Exercise requirements —
The exercise asks you to copy every line below in which "SCALE" appears.

Change detection data —
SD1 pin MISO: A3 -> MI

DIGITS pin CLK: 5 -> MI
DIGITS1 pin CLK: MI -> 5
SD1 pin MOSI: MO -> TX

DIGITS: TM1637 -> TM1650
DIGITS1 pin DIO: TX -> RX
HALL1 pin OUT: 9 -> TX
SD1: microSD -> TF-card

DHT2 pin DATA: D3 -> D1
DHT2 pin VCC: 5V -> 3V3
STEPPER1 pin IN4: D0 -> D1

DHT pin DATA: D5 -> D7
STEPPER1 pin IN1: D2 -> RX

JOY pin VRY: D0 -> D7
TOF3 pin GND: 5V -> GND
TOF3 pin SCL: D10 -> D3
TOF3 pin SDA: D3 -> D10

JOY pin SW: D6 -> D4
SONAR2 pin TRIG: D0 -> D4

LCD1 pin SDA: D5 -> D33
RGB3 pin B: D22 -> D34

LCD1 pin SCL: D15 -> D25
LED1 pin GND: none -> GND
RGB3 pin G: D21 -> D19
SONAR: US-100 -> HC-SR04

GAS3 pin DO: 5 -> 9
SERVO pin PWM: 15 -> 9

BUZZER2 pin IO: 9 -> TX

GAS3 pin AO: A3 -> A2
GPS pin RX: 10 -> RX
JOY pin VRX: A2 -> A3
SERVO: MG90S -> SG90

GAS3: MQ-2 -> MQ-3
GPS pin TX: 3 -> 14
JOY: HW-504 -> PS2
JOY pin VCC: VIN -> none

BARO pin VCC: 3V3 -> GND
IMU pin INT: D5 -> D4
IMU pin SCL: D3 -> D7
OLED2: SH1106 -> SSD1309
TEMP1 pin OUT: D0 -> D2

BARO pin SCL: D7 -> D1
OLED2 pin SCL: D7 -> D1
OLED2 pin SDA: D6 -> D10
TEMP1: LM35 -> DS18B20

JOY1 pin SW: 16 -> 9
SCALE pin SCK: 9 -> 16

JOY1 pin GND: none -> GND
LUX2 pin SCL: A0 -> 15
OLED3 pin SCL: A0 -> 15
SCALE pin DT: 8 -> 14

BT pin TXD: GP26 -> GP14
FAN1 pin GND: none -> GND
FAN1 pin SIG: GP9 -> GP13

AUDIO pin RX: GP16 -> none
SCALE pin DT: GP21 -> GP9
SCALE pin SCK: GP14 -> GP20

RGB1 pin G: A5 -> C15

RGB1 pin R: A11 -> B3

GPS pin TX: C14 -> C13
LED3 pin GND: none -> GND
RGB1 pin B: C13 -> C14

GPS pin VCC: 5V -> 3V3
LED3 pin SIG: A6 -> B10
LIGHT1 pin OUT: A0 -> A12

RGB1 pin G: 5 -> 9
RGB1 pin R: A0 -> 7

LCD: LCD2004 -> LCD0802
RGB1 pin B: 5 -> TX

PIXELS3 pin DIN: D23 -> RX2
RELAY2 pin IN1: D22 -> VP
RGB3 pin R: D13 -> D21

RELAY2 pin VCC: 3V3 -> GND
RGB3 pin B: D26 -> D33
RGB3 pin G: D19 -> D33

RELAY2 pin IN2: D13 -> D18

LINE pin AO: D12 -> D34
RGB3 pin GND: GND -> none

Result for this task —
SCALE pin SCK: 9 -> 16
SCALE pin DT: 8 -> 14
SCALE pin DT: GP21 -> GP9
SCALE pin SCK: GP14 -> GP20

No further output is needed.